Exercise.
In the listing below, print exactly the lines between the line holding "turquoise truck [419,143,510,208]" and the line holding "grey key [532,285,623,331]", inclusive, and no more.

#### The input

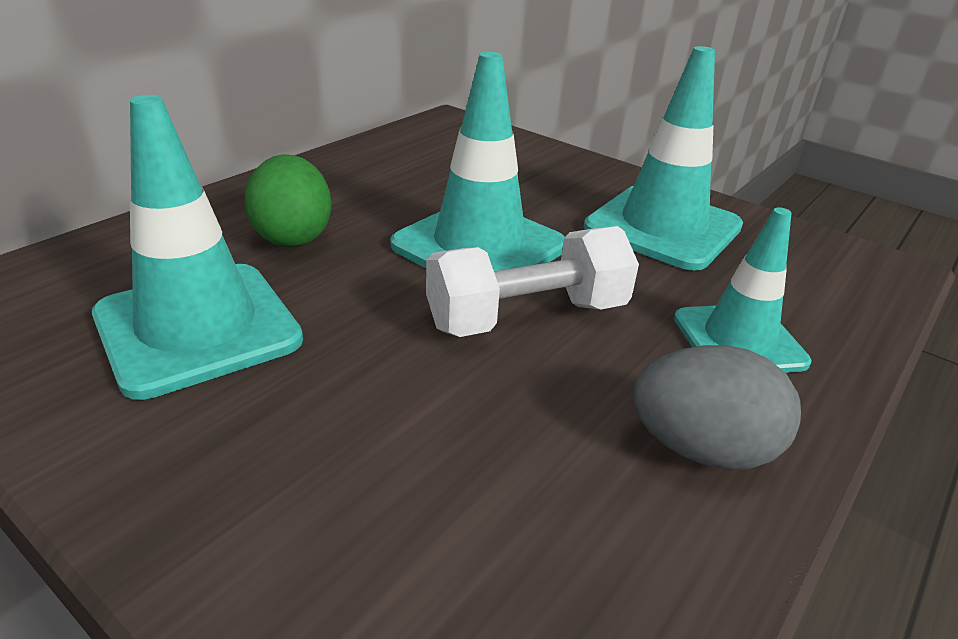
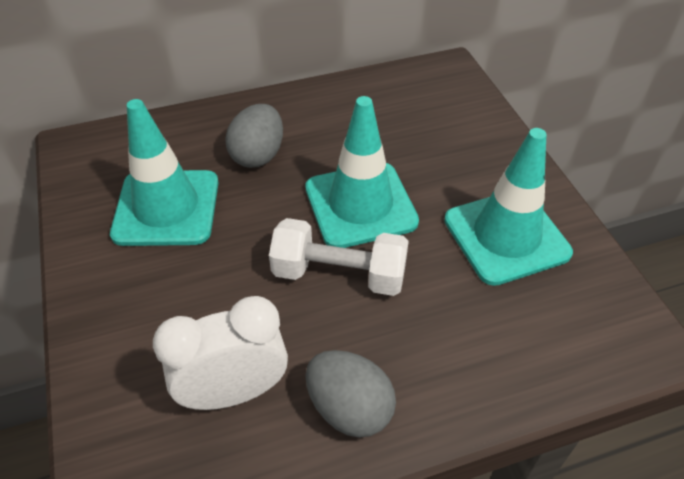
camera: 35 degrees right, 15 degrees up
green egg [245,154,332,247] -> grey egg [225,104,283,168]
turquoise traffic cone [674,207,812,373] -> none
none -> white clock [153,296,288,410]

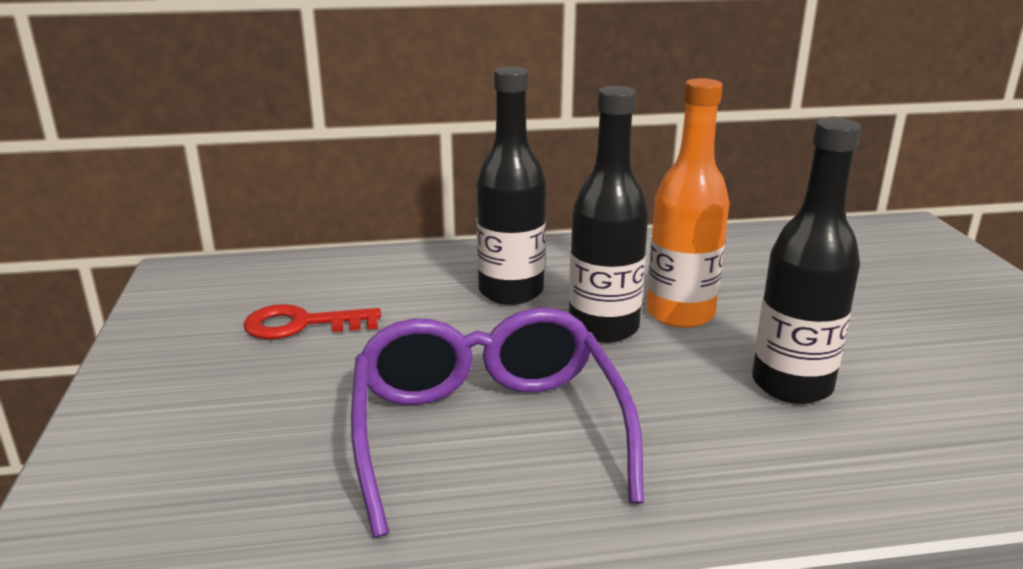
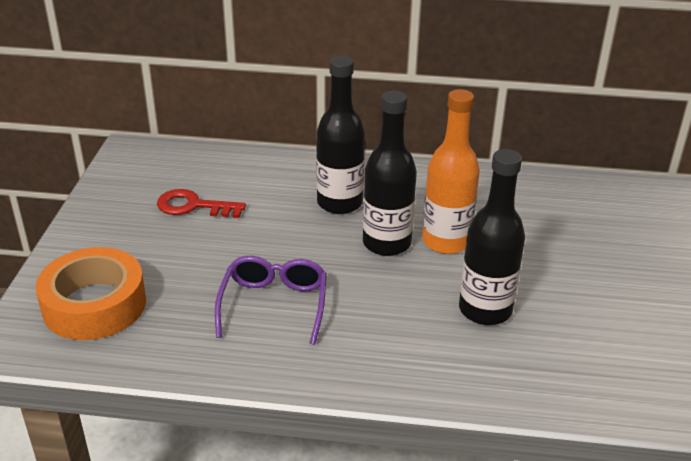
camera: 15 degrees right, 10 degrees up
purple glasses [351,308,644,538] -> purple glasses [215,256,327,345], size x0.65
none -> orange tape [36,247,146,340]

########
#### The input

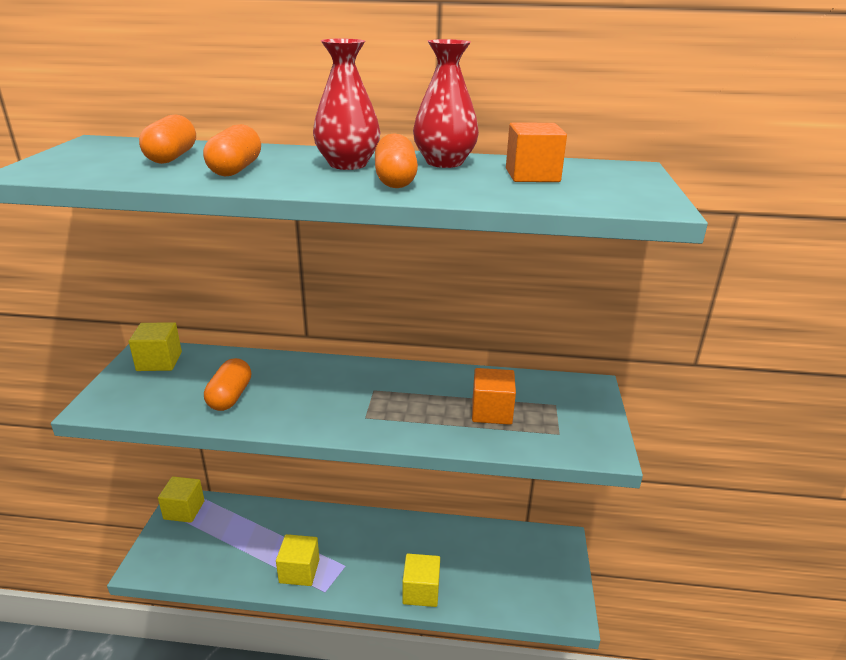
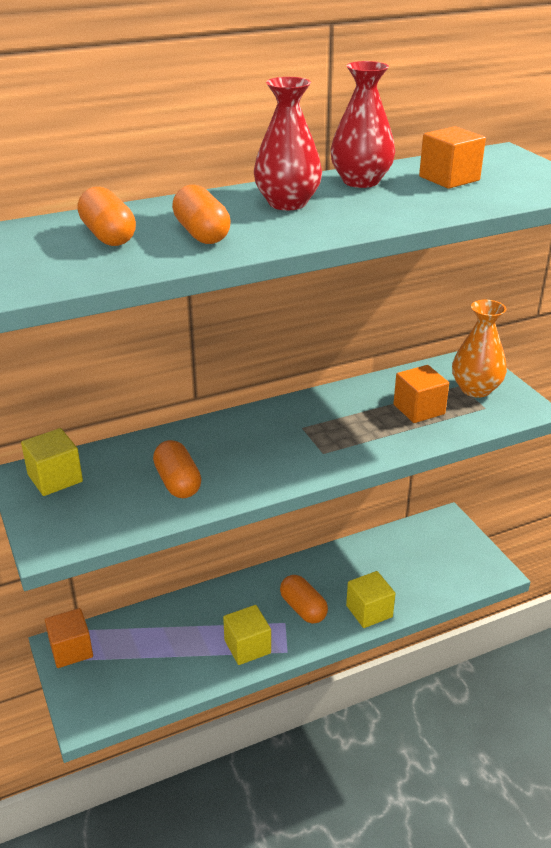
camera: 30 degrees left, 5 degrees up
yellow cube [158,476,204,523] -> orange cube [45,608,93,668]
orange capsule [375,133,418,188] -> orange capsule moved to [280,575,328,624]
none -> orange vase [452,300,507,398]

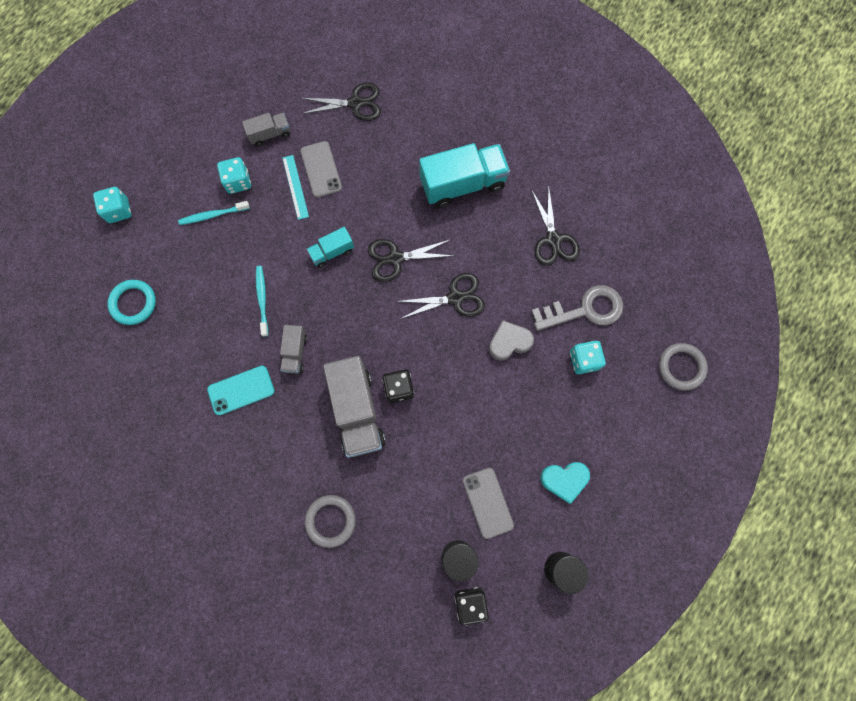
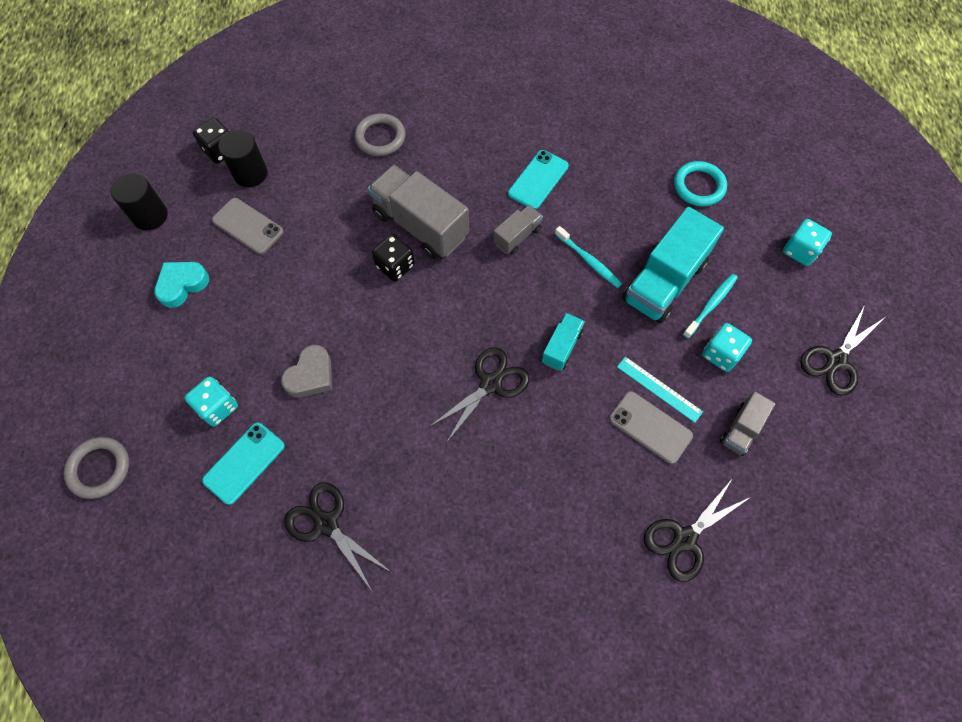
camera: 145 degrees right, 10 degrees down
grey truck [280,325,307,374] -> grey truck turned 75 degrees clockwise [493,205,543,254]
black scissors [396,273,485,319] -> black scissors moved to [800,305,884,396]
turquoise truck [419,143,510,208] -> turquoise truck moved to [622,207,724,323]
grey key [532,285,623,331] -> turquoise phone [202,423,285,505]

########

Task response.
turquoise truck [419,143,510,208] -> turquoise truck moved to [622,207,724,323]
grey key [532,285,623,331] -> turquoise phone [202,423,285,505]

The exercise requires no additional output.